#### TASK DETAILS
Using the records below, filter out every line that lacks "plus" and copy the rest.

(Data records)
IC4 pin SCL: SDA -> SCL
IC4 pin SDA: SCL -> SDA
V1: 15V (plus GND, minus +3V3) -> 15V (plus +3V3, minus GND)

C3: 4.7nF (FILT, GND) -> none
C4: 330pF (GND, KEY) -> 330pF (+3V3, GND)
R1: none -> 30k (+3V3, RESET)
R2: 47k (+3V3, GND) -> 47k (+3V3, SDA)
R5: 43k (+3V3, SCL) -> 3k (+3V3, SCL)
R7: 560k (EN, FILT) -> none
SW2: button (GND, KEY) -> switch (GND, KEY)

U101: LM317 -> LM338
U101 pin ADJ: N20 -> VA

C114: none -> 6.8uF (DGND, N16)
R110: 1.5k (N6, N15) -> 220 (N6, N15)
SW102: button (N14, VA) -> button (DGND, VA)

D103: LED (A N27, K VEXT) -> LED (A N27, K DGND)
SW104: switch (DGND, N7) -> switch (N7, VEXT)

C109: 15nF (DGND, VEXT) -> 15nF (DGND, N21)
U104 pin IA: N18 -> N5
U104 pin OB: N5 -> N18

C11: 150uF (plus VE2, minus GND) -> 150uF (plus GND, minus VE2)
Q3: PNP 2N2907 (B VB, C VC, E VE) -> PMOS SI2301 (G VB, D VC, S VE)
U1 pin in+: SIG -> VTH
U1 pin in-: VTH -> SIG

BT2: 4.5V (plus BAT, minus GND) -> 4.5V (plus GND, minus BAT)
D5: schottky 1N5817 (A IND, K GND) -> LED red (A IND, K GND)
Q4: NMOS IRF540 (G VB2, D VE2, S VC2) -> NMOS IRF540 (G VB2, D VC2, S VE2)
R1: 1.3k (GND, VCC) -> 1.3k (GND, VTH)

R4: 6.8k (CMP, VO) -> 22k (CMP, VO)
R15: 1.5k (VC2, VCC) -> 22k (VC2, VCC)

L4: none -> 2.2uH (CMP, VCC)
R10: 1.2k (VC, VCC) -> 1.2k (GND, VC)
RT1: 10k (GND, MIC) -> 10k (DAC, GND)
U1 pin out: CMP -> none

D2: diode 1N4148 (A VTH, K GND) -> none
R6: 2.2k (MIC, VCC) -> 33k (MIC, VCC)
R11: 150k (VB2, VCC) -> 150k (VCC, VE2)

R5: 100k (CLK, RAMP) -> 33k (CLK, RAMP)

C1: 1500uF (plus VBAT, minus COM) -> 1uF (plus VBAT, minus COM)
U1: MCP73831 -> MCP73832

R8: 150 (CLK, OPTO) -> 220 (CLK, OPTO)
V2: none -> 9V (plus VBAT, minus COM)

#### PROBLEM SOLUTION
V1: 15V (plus GND, minus +3V3) -> 15V (plus +3V3, minus GND)
C11: 150uF (plus VE2, minus GND) -> 150uF (plus GND, minus VE2)
BT2: 4.5V (plus BAT, minus GND) -> 4.5V (plus GND, minus BAT)
C1: 1500uF (plus VBAT, minus COM) -> 1uF (plus VBAT, minus COM)
V2: none -> 9V (plus VBAT, minus COM)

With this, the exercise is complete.